*** Opening Dataset content ***

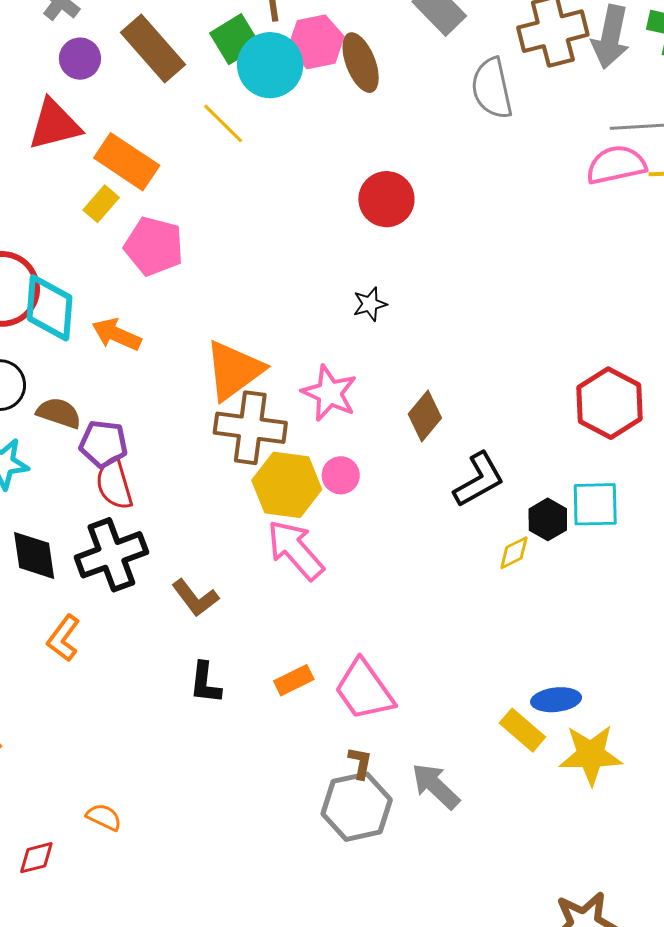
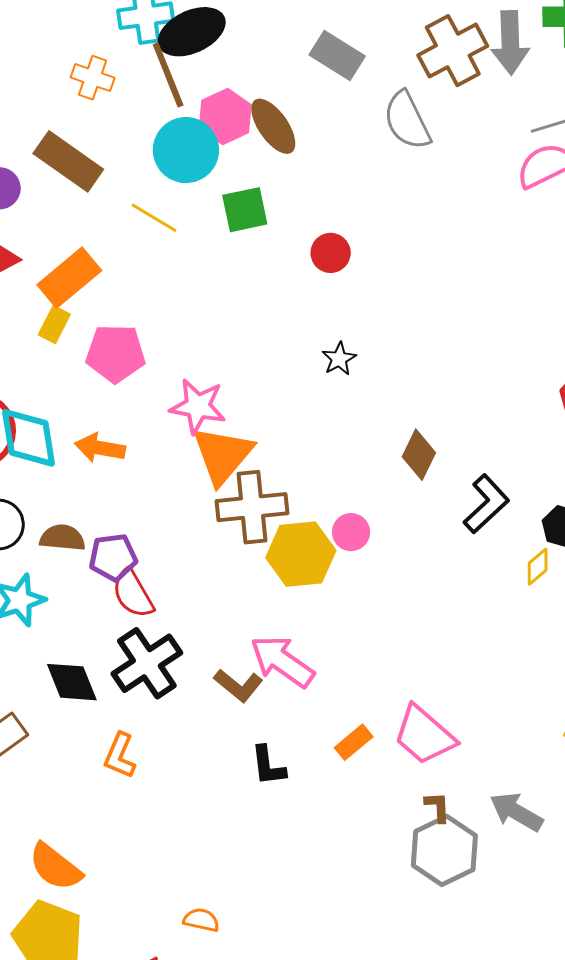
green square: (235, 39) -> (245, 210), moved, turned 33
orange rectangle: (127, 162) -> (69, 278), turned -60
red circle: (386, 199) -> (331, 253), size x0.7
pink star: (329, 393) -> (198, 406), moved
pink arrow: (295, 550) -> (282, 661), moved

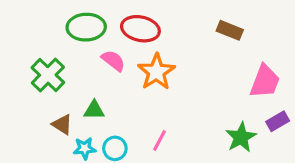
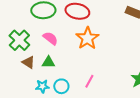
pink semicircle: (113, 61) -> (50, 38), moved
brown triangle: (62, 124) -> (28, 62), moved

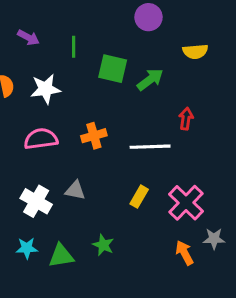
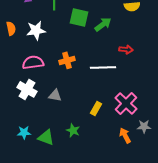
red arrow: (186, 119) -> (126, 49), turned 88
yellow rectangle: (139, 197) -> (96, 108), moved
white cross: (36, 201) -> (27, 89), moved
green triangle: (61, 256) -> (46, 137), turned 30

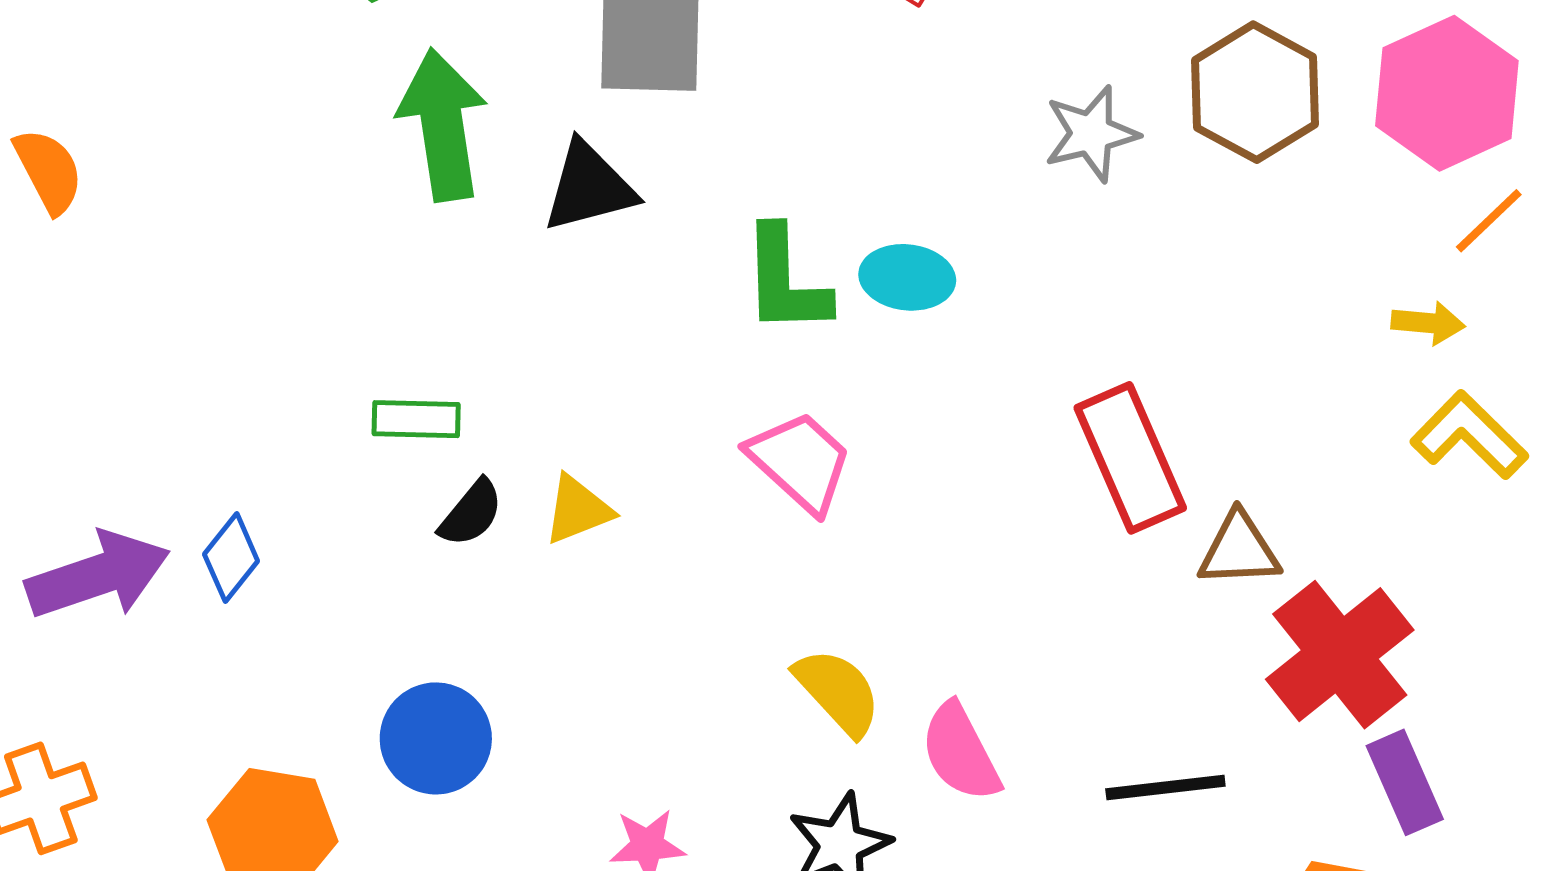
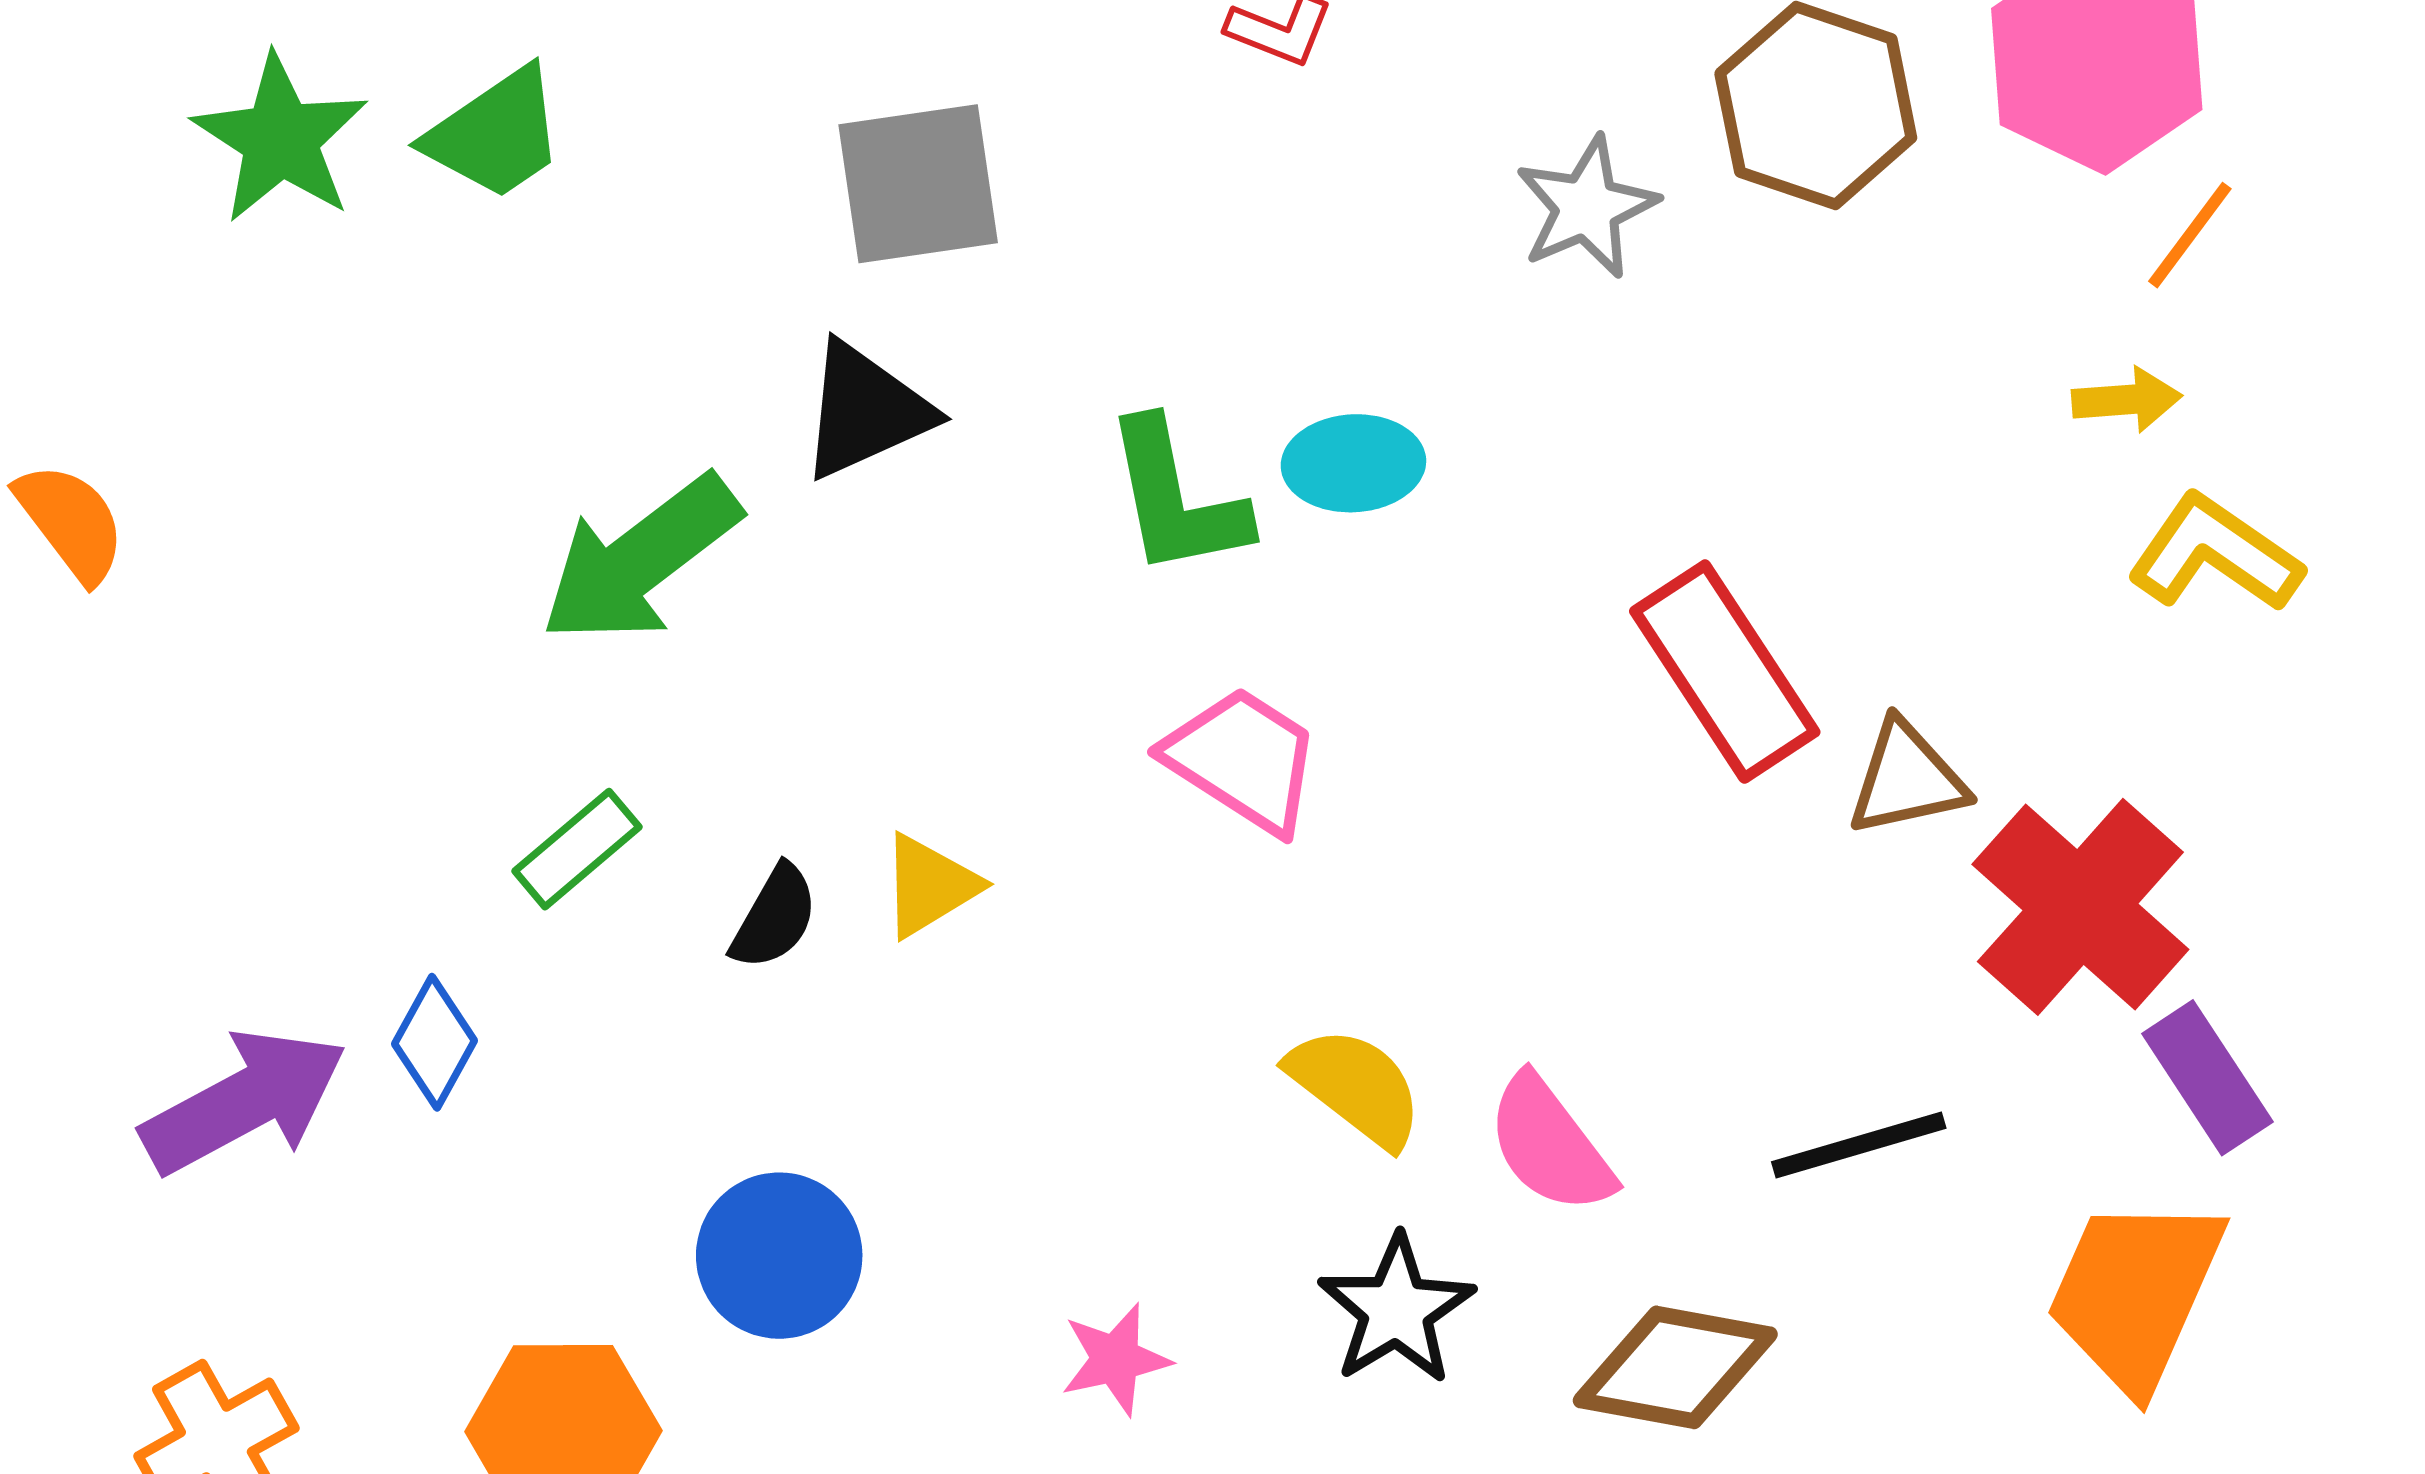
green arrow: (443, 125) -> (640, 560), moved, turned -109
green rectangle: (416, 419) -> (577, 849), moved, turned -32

*** Closing Dataset content ***

Task statement → Every entry above needs to be printed again exactly, with its pictures left out.

The answer →
green square: (235, 39) -> (245, 210), moved, turned 33
orange rectangle: (127, 162) -> (69, 278), turned -60
red circle: (386, 199) -> (331, 253), size x0.7
pink star: (329, 393) -> (198, 406), moved
pink arrow: (295, 550) -> (282, 661), moved

pink semicircle: (113, 61) -> (50, 38), moved
brown triangle: (62, 124) -> (28, 62), moved

red arrow: (186, 119) -> (126, 49), turned 88
yellow rectangle: (139, 197) -> (96, 108), moved
white cross: (36, 201) -> (27, 89), moved
green triangle: (61, 256) -> (46, 137), turned 30

green arrow: (443, 125) -> (640, 560), moved, turned -109
green rectangle: (416, 419) -> (577, 849), moved, turned -32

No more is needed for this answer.